RECORDS SHOWN =>
--- START ---

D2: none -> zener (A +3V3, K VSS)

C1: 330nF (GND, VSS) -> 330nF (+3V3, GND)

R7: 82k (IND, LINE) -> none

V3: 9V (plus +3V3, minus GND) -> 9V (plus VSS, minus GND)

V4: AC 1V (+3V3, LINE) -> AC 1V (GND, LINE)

--- END ---

PROBLEM =>
The material above is to be reproduced exactly as written.

FINAL ANSWER =>
D2: none -> zener (A +3V3, K VSS)

C1: 330nF (GND, VSS) -> 330nF (+3V3, GND)

R7: 82k (IND, LINE) -> none

V3: 9V (plus +3V3, minus GND) -> 9V (plus VSS, minus GND)

V4: AC 1V (+3V3, LINE) -> AC 1V (GND, LINE)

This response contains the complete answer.